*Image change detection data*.
"""
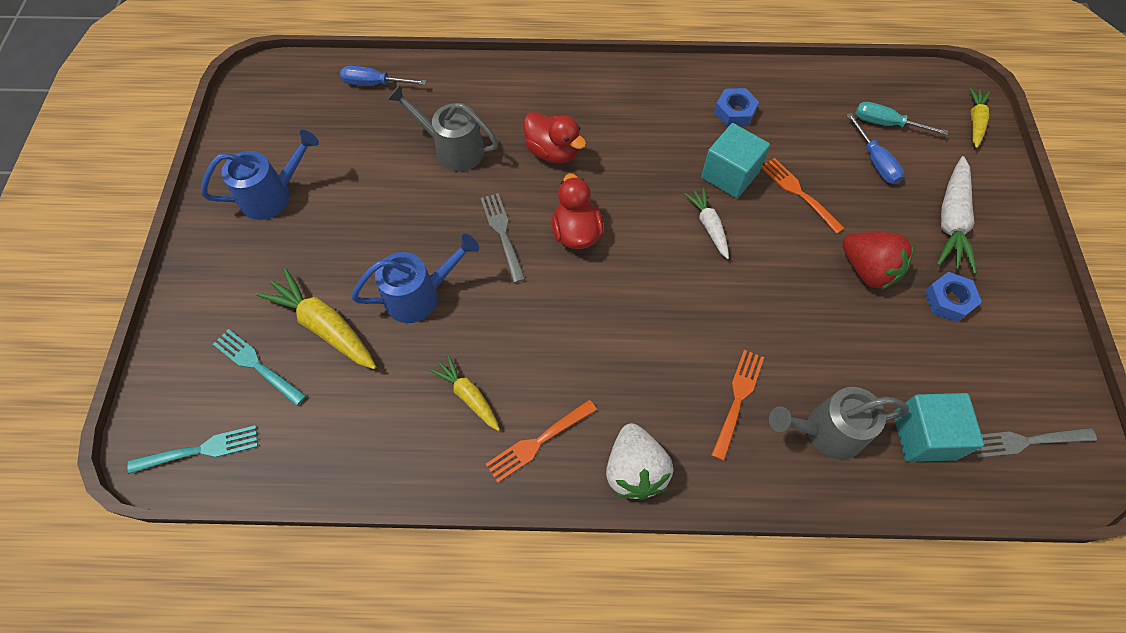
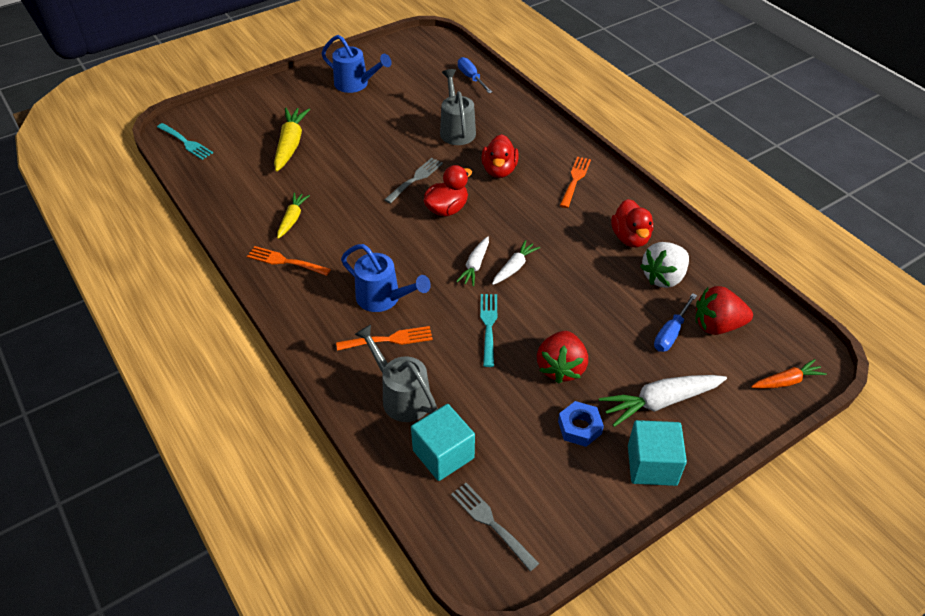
camera: 55 degrees right, 15 degrees down
(257, 365) = (247, 135): turquoise fork -> turquoise fork (489, 326)
(420, 295) = (341, 169): blue watering can -> blue watering can (384, 299)
(635, 470) = (299, 312): white strawberry -> white strawberry (663, 277)
(682, 258) = (475, 265): none -> white carrot
(729, 175) = (570, 259): turquoise cube -> turquoise cube (652, 465)
(734, 112) = (630, 238): blue nut -> red duck
(799, 193) = (592, 302): orange fork -> orange fork (575, 180)
(886, 124) = (717, 325): turquoise screwdriver -> red strawberry
(974, 122) = (786, 381): yellow carrot -> orange carrot

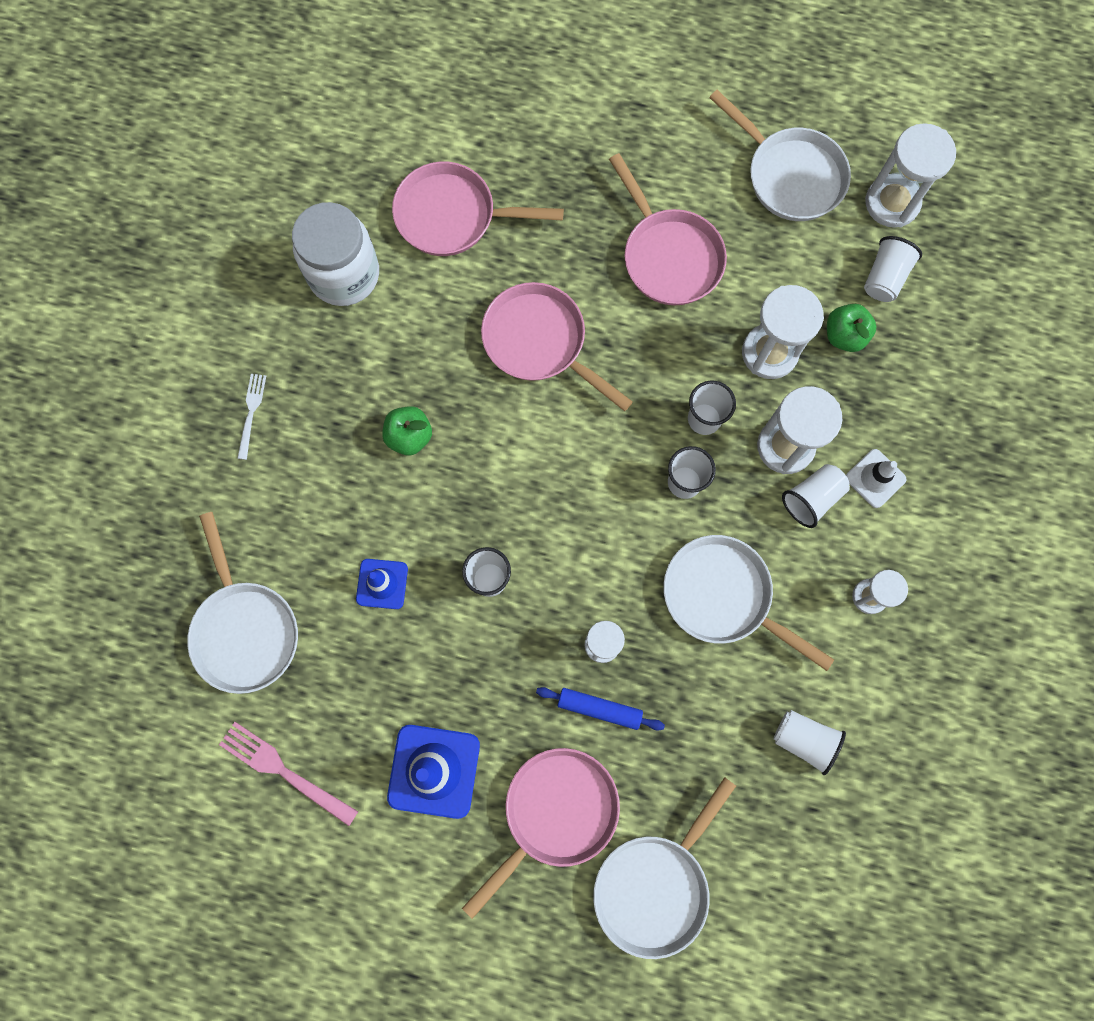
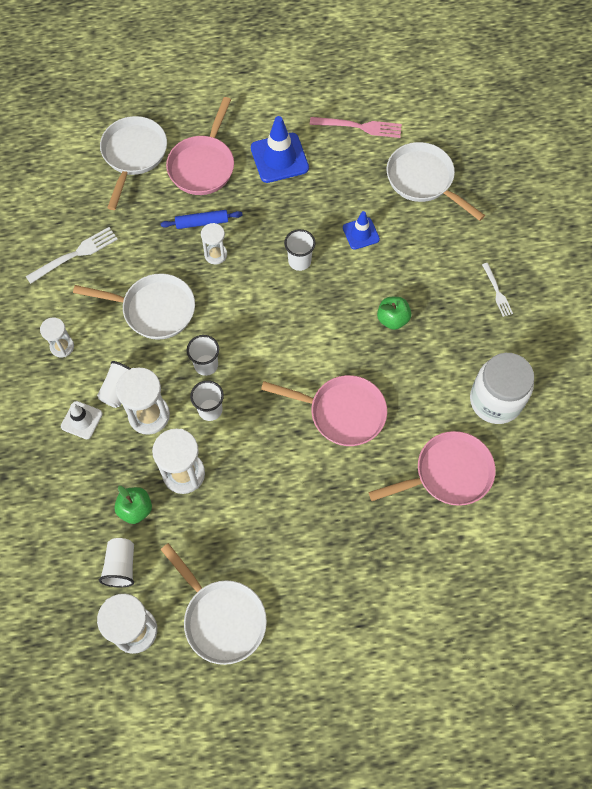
camera: 155 degrees right, 10 degrees down
(668, 256) = (283, 512): pink pan -> none
(789, 175) = (221, 618): white pan -> white pan turned 150 degrees counterclockwise
(804, 740) = (76, 254): white cup -> white fork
"""
*EXERCISE DETAILS*. Each line of the entries above that contains "white" must be copied into the answer.

*EXERCISE ANSWER*.
(635, 470) = (299, 312): white strawberry -> white strawberry (663, 277)
(682, 258) = (475, 265): none -> white carrot
(789, 175) = (221, 618): white pan -> white pan turned 150 degrees counterclockwise
(804, 740) = (76, 254): white cup -> white fork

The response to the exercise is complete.